ASSIGNMENT:
Lines from the material below that hold the string "moved" are what is needed; copy each of them.

---*---

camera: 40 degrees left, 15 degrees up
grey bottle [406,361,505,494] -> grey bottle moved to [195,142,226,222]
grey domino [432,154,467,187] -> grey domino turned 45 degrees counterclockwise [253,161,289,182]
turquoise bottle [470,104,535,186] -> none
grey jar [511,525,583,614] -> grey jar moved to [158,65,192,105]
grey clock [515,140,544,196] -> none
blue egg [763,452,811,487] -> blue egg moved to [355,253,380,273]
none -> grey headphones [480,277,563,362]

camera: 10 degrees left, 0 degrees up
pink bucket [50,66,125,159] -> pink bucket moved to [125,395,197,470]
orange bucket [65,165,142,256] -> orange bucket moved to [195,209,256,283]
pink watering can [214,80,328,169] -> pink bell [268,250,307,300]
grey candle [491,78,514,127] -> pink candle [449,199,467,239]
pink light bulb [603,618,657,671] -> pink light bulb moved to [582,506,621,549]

---*---

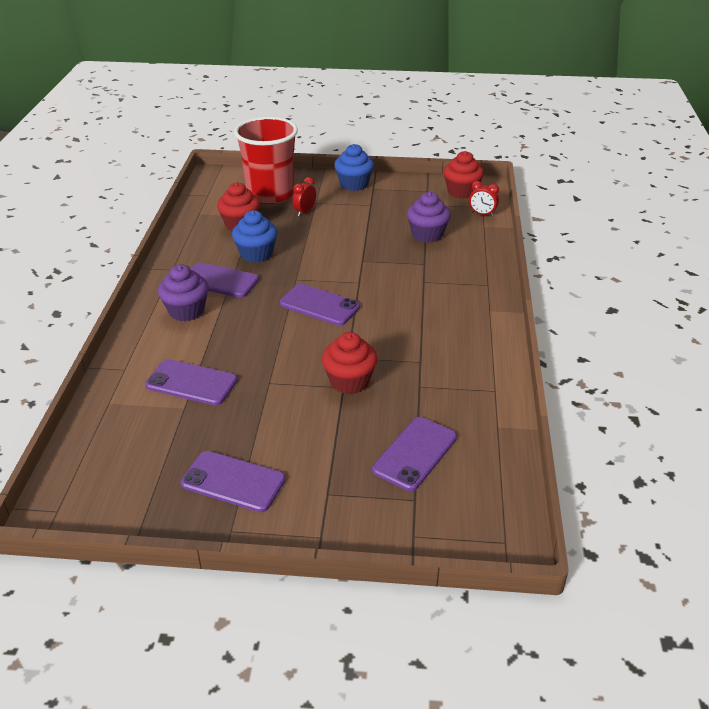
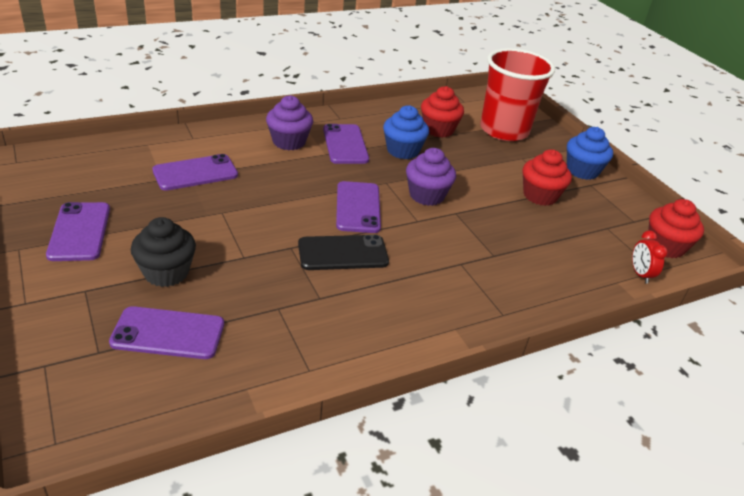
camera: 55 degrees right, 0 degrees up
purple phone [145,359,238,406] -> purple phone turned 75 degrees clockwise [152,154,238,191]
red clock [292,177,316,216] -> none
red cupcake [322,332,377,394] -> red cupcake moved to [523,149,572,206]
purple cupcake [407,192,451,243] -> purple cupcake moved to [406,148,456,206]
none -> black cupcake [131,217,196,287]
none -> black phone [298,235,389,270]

---*---

EXERCISE ANSWER:
grey bottle [406,361,505,494] -> grey bottle moved to [195,142,226,222]
grey jar [511,525,583,614] -> grey jar moved to [158,65,192,105]
blue egg [763,452,811,487] -> blue egg moved to [355,253,380,273]
pink bucket [50,66,125,159] -> pink bucket moved to [125,395,197,470]
orange bucket [65,165,142,256] -> orange bucket moved to [195,209,256,283]
pink light bulb [603,618,657,671] -> pink light bulb moved to [582,506,621,549]
red cupcake [322,332,377,394] -> red cupcake moved to [523,149,572,206]
purple cupcake [407,192,451,243] -> purple cupcake moved to [406,148,456,206]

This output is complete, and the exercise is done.